#### Records to process:
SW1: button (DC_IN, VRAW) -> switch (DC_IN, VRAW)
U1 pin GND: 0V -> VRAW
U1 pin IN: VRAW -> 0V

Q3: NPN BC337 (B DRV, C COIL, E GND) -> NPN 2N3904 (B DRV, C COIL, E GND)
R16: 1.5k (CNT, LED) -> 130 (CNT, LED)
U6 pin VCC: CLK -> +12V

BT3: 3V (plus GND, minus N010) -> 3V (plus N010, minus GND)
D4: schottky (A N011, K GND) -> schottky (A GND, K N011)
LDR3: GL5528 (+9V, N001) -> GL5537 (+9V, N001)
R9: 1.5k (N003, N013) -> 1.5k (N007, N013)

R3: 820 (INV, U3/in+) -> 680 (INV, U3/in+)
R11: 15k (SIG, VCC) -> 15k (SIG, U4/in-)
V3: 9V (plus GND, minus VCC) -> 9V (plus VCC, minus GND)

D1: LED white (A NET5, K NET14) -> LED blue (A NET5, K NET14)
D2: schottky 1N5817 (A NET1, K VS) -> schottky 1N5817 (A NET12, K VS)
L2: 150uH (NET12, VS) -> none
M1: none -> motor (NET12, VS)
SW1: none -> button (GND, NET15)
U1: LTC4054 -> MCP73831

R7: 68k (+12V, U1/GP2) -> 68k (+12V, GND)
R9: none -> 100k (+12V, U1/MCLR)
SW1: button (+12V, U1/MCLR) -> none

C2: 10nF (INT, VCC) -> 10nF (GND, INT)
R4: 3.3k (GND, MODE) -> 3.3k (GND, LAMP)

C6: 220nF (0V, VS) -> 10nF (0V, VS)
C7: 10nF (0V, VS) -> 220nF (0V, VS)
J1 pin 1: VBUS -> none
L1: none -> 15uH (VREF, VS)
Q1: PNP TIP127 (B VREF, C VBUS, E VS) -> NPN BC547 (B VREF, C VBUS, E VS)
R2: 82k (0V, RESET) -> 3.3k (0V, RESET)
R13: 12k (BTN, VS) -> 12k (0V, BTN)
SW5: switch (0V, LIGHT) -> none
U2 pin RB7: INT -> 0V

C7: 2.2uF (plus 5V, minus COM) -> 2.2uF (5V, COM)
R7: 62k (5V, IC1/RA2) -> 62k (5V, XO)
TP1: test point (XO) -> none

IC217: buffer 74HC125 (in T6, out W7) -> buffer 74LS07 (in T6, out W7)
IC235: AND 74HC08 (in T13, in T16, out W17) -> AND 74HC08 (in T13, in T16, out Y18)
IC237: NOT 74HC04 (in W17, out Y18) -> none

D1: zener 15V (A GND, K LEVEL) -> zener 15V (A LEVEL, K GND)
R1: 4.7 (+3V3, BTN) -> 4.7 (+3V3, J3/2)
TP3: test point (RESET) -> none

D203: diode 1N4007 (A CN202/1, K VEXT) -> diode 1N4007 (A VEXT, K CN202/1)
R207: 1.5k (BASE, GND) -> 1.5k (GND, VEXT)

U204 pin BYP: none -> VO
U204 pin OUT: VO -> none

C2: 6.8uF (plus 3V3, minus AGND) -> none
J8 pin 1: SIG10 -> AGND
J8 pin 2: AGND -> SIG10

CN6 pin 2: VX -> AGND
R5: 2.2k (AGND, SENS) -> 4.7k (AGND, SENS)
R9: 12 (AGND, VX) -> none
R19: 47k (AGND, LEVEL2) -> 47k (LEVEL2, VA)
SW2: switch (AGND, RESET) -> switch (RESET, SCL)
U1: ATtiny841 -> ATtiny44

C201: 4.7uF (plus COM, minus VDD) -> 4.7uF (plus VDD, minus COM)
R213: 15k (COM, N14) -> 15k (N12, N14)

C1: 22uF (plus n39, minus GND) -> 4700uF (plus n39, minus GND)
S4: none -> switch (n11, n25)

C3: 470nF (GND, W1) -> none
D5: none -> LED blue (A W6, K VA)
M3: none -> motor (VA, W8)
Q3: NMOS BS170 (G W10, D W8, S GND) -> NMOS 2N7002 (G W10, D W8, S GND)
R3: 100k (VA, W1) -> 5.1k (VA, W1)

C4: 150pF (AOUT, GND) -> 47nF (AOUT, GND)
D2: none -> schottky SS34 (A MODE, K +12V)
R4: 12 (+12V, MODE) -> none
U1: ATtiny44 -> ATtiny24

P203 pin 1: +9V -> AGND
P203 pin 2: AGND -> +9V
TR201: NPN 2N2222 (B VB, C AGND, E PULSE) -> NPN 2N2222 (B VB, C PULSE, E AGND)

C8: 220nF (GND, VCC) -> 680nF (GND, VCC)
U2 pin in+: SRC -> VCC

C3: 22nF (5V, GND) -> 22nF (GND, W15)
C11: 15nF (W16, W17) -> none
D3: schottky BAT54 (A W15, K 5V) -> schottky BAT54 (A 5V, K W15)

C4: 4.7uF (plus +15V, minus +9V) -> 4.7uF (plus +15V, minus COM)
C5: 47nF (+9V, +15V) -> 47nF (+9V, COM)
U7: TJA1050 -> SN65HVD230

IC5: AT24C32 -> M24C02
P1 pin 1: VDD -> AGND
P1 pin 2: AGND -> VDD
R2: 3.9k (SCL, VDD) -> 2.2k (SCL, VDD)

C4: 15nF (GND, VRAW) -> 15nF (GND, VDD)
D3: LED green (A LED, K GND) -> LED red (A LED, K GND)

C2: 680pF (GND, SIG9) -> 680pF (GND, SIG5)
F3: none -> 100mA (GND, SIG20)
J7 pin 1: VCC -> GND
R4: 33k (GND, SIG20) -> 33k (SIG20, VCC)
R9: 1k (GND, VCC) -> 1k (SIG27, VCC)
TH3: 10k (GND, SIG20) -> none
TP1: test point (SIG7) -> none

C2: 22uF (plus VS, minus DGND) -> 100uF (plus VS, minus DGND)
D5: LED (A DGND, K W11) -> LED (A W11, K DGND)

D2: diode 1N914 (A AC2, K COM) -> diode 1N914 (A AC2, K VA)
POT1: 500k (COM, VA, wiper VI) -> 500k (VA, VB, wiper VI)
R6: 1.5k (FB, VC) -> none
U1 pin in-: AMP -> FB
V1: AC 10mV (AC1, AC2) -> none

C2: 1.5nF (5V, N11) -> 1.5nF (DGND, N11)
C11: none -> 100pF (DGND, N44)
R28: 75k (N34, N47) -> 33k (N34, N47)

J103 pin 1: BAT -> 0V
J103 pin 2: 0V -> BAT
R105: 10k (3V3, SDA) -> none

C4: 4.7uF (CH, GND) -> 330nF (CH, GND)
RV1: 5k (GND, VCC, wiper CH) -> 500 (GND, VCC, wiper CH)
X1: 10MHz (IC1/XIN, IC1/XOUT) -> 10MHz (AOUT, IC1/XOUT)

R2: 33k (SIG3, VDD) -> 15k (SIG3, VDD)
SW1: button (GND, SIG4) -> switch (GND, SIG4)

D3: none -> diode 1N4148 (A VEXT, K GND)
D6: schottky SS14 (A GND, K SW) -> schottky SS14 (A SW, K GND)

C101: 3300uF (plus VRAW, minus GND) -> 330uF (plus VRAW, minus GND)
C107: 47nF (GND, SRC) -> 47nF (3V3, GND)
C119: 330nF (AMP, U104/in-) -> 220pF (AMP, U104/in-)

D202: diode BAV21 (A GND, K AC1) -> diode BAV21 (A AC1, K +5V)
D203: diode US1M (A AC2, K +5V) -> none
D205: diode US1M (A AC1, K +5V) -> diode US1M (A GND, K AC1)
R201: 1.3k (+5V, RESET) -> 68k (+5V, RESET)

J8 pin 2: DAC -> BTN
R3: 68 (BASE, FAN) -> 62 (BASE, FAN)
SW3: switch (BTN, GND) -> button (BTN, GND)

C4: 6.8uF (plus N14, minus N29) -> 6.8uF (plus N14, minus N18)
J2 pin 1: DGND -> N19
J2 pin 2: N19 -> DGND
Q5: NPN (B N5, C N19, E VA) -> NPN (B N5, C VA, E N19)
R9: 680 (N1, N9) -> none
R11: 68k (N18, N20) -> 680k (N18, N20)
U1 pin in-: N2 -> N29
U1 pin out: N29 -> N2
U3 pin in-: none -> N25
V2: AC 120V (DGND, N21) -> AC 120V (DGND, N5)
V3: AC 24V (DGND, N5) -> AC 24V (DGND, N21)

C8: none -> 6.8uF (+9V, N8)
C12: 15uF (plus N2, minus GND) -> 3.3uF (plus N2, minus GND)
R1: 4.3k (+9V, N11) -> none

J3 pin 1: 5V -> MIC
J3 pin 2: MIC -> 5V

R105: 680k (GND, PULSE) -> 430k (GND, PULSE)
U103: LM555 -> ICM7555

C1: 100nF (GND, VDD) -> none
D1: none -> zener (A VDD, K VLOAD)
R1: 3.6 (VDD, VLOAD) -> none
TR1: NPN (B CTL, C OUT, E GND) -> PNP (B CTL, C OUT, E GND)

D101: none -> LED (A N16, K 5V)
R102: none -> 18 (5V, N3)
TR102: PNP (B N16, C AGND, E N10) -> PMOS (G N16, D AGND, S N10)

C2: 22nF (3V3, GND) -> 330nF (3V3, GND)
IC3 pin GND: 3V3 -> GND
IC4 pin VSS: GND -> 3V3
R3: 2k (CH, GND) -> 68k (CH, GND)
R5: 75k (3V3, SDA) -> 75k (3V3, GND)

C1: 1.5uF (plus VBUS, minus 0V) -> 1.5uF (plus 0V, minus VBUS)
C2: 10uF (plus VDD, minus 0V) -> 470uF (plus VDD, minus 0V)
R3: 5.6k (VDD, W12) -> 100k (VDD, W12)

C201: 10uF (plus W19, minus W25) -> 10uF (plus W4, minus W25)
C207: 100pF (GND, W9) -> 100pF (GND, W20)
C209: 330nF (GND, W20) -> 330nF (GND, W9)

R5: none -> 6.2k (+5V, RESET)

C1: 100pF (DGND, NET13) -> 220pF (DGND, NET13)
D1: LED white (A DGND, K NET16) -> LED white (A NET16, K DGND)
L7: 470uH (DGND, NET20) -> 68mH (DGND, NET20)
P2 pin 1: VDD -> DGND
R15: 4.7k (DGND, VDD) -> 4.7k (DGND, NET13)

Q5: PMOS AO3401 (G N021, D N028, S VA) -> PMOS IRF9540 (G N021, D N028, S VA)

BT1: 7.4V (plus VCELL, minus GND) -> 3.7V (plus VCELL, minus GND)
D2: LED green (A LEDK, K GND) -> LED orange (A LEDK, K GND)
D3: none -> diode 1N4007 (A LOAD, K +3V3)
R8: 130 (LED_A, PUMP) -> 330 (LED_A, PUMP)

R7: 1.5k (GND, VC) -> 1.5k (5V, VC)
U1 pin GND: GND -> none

#### Exercise aim:
The reply should consist solely of the lines of the data, exact, from the opening line through the line with "IC217: buffer 74HC125", inclusive.

#### Result for this exercise:
SW1: button (DC_IN, VRAW) -> switch (DC_IN, VRAW)
U1 pin GND: 0V -> VRAW
U1 pin IN: VRAW -> 0V

Q3: NPN BC337 (B DRV, C COIL, E GND) -> NPN 2N3904 (B DRV, C COIL, E GND)
R16: 1.5k (CNT, LED) -> 130 (CNT, LED)
U6 pin VCC: CLK -> +12V

BT3: 3V (plus GND, minus N010) -> 3V (plus N010, minus GND)
D4: schottky (A N011, K GND) -> schottky (A GND, K N011)
LDR3: GL5528 (+9V, N001) -> GL5537 (+9V, N001)
R9: 1.5k (N003, N013) -> 1.5k (N007, N013)

R3: 820 (INV, U3/in+) -> 680 (INV, U3/in+)
R11: 15k (SIG, VCC) -> 15k (SIG, U4/in-)
V3: 9V (plus GND, minus VCC) -> 9V (plus VCC, minus GND)

D1: LED white (A NET5, K NET14) -> LED blue (A NET5, K NET14)
D2: schottky 1N5817 (A NET1, K VS) -> schottky 1N5817 (A NET12, K VS)
L2: 150uH (NET12, VS) -> none
M1: none -> motor (NET12, VS)
SW1: none -> button (GND, NET15)
U1: LTC4054 -> MCP73831

R7: 68k (+12V, U1/GP2) -> 68k (+12V, GND)
R9: none -> 100k (+12V, U1/MCLR)
SW1: button (+12V, U1/MCLR) -> none

C2: 10nF (INT, VCC) -> 10nF (GND, INT)
R4: 3.3k (GND, MODE) -> 3.3k (GND, LAMP)

C6: 220nF (0V, VS) -> 10nF (0V, VS)
C7: 10nF (0V, VS) -> 220nF (0V, VS)
J1 pin 1: VBUS -> none
L1: none -> 15uH (VREF, VS)
Q1: PNP TIP127 (B VREF, C VBUS, E VS) -> NPN BC547 (B VREF, C VBUS, E VS)
R2: 82k (0V, RESET) -> 3.3k (0V, RESET)
R13: 12k (BTN, VS) -> 12k (0V, BTN)
SW5: switch (0V, LIGHT) -> none
U2 pin RB7: INT -> 0V

C7: 2.2uF (plus 5V, minus COM) -> 2.2uF (5V, COM)
R7: 62k (5V, IC1/RA2) -> 62k (5V, XO)
TP1: test point (XO) -> none

IC217: buffer 74HC125 (in T6, out W7) -> buffer 74LS07 (in T6, out W7)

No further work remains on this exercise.